Version difference data

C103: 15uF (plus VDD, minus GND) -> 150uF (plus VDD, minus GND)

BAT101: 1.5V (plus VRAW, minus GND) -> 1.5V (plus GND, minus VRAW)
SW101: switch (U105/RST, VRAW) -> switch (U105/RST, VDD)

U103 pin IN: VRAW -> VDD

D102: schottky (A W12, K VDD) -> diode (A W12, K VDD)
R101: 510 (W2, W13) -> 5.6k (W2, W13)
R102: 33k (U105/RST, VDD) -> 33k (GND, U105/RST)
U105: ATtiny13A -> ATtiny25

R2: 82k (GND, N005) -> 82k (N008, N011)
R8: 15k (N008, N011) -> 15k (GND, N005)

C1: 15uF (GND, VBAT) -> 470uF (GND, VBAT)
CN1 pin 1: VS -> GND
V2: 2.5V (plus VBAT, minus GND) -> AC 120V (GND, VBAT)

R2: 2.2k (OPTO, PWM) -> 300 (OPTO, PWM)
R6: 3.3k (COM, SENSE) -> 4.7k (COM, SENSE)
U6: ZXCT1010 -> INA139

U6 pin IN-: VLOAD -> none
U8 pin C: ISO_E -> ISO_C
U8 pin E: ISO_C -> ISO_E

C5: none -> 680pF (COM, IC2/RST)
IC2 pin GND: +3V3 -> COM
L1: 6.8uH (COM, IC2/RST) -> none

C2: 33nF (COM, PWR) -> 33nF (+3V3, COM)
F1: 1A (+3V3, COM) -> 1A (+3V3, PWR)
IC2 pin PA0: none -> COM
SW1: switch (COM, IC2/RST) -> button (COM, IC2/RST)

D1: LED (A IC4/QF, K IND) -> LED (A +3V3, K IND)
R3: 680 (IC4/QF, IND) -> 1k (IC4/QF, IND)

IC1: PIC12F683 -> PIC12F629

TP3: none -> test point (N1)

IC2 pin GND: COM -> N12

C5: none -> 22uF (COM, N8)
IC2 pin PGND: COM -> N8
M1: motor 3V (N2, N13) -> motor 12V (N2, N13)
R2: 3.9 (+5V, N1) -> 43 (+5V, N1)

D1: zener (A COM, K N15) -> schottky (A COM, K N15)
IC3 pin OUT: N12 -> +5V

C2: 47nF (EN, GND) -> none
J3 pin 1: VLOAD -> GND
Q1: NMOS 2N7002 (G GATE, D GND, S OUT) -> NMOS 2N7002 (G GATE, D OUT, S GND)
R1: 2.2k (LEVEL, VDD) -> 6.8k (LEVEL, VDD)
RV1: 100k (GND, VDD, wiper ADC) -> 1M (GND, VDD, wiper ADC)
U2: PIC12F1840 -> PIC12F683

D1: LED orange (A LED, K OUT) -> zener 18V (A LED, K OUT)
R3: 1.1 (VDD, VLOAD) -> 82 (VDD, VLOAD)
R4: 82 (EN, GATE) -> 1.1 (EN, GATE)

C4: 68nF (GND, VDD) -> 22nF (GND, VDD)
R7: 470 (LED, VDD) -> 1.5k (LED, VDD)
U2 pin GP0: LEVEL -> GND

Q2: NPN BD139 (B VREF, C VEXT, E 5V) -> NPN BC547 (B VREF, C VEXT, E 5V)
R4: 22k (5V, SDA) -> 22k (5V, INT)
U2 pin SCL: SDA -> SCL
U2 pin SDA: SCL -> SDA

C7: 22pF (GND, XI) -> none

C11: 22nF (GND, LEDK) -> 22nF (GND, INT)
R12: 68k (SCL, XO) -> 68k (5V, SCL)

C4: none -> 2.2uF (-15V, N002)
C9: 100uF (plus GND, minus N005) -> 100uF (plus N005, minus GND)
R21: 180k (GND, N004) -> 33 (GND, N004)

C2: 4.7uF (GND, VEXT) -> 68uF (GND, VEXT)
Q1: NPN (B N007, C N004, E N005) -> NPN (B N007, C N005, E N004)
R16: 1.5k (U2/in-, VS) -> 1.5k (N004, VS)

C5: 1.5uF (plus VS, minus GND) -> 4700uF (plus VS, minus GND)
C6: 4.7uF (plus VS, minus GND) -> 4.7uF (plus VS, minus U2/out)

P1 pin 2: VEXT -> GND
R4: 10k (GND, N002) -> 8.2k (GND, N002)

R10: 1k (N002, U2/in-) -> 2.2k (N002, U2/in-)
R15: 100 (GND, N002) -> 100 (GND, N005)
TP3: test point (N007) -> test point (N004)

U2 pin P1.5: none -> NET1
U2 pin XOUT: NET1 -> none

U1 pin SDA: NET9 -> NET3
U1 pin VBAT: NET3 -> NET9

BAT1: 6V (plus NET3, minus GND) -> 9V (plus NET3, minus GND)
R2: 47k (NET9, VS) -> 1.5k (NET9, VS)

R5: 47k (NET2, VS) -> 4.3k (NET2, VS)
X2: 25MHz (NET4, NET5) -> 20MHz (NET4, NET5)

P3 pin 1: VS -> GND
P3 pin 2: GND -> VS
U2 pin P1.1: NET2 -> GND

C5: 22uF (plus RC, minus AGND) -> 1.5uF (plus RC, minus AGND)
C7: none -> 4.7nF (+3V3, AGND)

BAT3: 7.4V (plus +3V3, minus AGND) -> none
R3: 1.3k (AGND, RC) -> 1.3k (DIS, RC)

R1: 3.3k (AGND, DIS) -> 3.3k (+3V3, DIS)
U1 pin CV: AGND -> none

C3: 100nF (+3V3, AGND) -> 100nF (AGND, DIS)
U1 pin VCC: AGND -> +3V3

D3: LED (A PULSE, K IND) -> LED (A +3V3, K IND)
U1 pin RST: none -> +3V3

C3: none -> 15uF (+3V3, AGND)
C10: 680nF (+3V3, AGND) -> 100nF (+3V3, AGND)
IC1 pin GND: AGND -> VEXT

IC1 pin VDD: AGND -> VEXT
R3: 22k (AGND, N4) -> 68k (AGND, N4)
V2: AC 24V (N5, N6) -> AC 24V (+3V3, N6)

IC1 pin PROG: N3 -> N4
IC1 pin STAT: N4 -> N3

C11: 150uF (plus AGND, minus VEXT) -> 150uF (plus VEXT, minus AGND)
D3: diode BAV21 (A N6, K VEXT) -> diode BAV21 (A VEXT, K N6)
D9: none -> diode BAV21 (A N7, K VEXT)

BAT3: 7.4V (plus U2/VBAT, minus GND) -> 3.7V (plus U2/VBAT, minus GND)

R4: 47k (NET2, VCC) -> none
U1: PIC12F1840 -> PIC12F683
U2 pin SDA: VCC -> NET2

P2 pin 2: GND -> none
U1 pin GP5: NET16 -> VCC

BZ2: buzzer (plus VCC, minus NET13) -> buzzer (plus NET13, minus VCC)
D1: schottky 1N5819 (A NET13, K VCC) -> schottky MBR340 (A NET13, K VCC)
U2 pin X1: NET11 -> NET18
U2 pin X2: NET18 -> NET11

__THE TASK__
Copy, please, exactly the lines that start at the first line of the data and end at the line containing "SW1: switch (COM, IC2/RST)", both kept and no others.

__ANSWER TO THE PROBLEM__
C103: 15uF (plus VDD, minus GND) -> 150uF (plus VDD, minus GND)

BAT101: 1.5V (plus VRAW, minus GND) -> 1.5V (plus GND, minus VRAW)
SW101: switch (U105/RST, VRAW) -> switch (U105/RST, VDD)

U103 pin IN: VRAW -> VDD

D102: schottky (A W12, K VDD) -> diode (A W12, K VDD)
R101: 510 (W2, W13) -> 5.6k (W2, W13)
R102: 33k (U105/RST, VDD) -> 33k (GND, U105/RST)
U105: ATtiny13A -> ATtiny25

R2: 82k (GND, N005) -> 82k (N008, N011)
R8: 15k (N008, N011) -> 15k (GND, N005)

C1: 15uF (GND, VBAT) -> 470uF (GND, VBAT)
CN1 pin 1: VS -> GND
V2: 2.5V (plus VBAT, minus GND) -> AC 120V (GND, VBAT)

R2: 2.2k (OPTO, PWM) -> 300 (OPTO, PWM)
R6: 3.3k (COM, SENSE) -> 4.7k (COM, SENSE)
U6: ZXCT1010 -> INA139

U6 pin IN-: VLOAD -> none
U8 pin C: ISO_E -> ISO_C
U8 pin E: ISO_C -> ISO_E

C5: none -> 680pF (COM, IC2/RST)
IC2 pin GND: +3V3 -> COM
L1: 6.8uH (COM, IC2/RST) -> none

C2: 33nF (COM, PWR) -> 33nF (+3V3, COM)
F1: 1A (+3V3, COM) -> 1A (+3V3, PWR)
IC2 pin PA0: none -> COM
SW1: switch (COM, IC2/RST) -> button (COM, IC2/RST)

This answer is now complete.